[Itemized modification records]
____

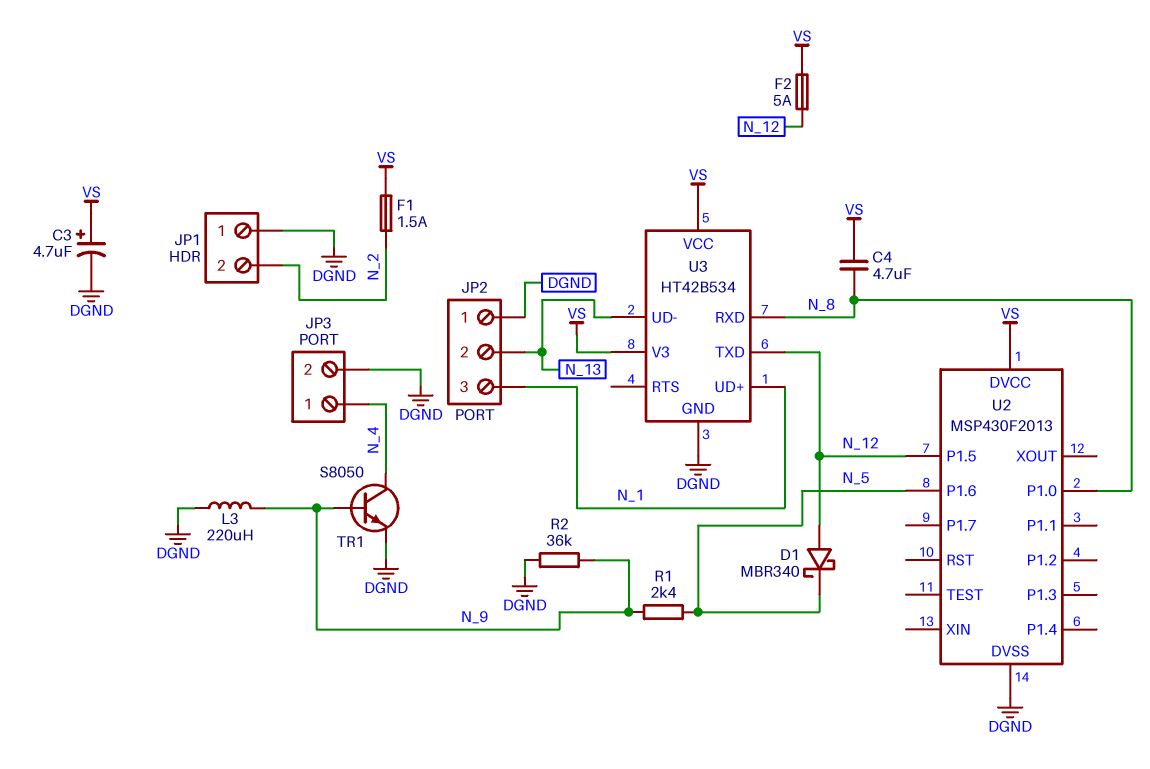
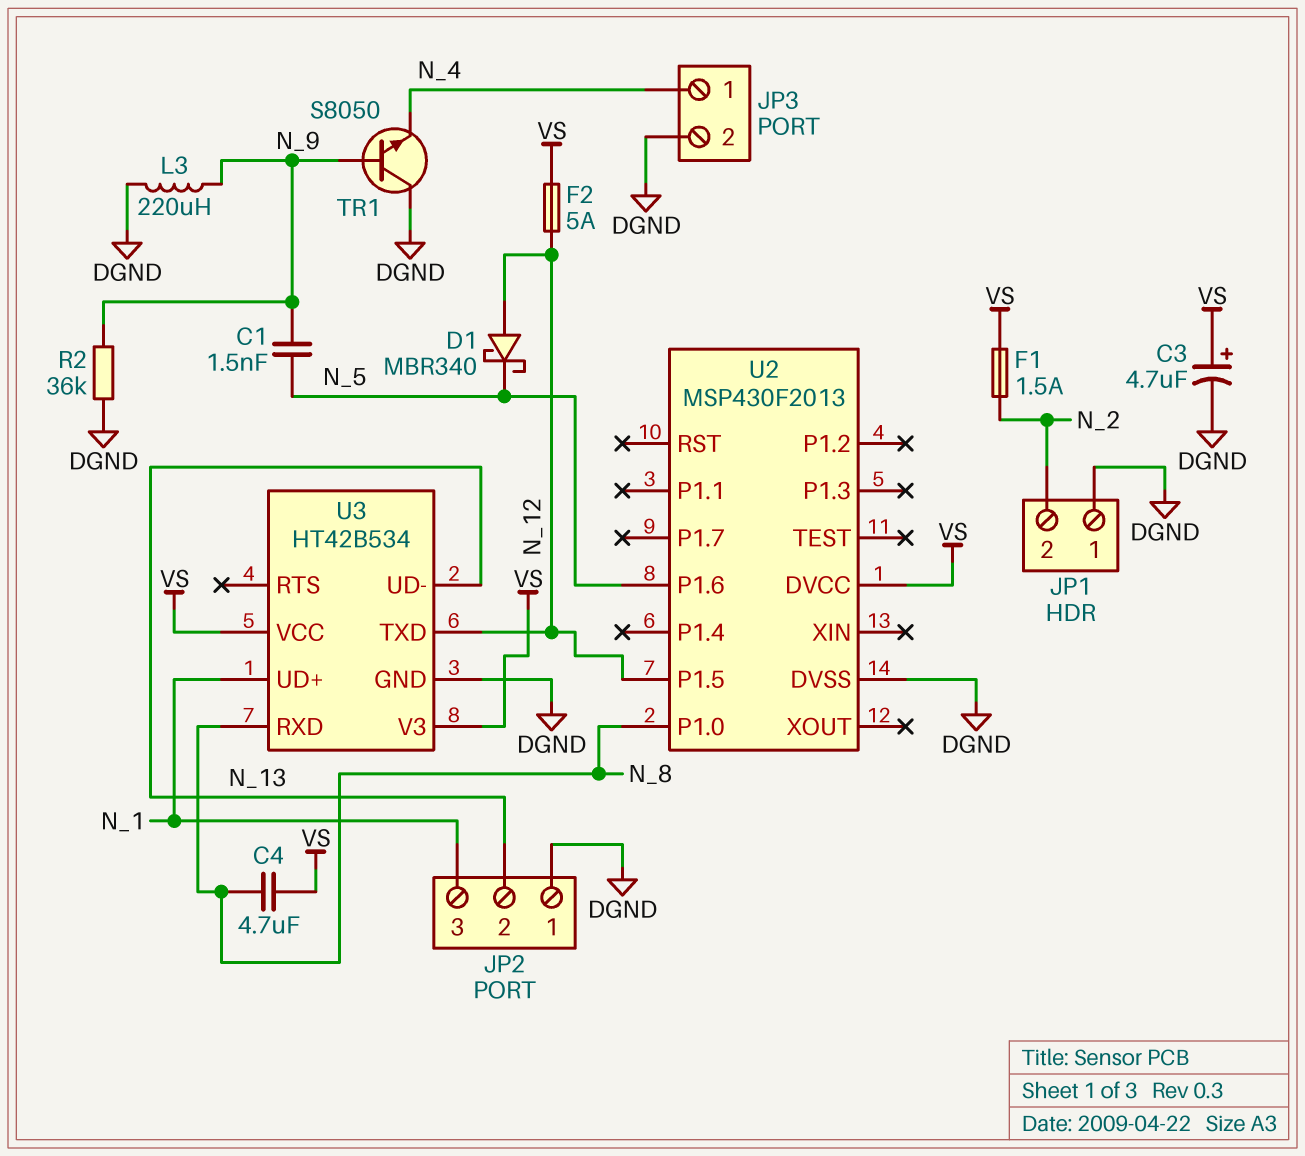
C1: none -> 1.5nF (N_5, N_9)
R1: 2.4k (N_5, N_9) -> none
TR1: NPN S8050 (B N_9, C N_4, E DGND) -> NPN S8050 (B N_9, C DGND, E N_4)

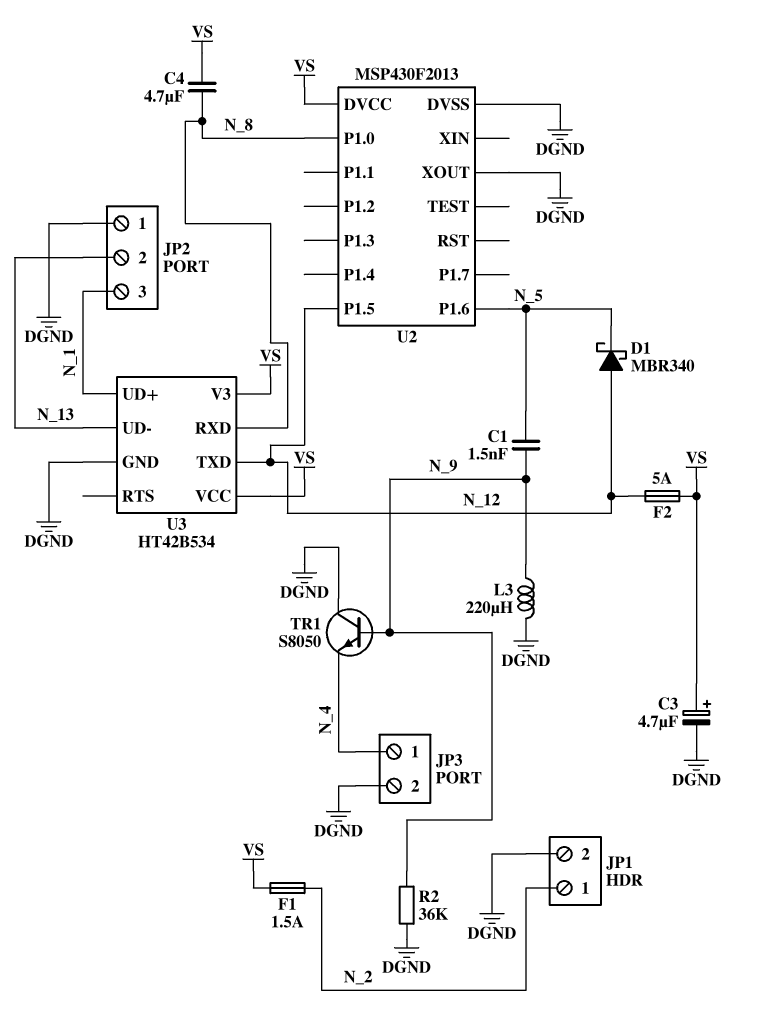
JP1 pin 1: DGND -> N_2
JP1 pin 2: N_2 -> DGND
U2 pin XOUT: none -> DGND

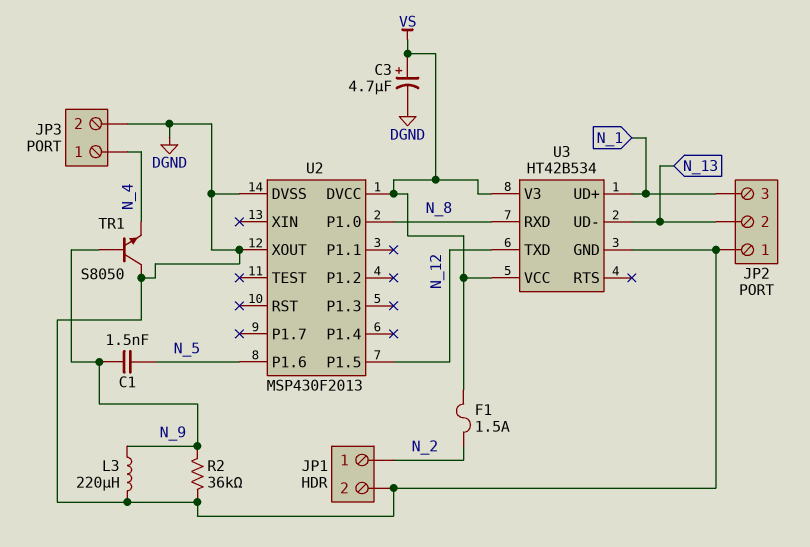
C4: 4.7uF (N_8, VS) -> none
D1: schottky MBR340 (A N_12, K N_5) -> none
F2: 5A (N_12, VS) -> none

____

A single number is the whole answer: please count how many lines of the records above include the string "none".

6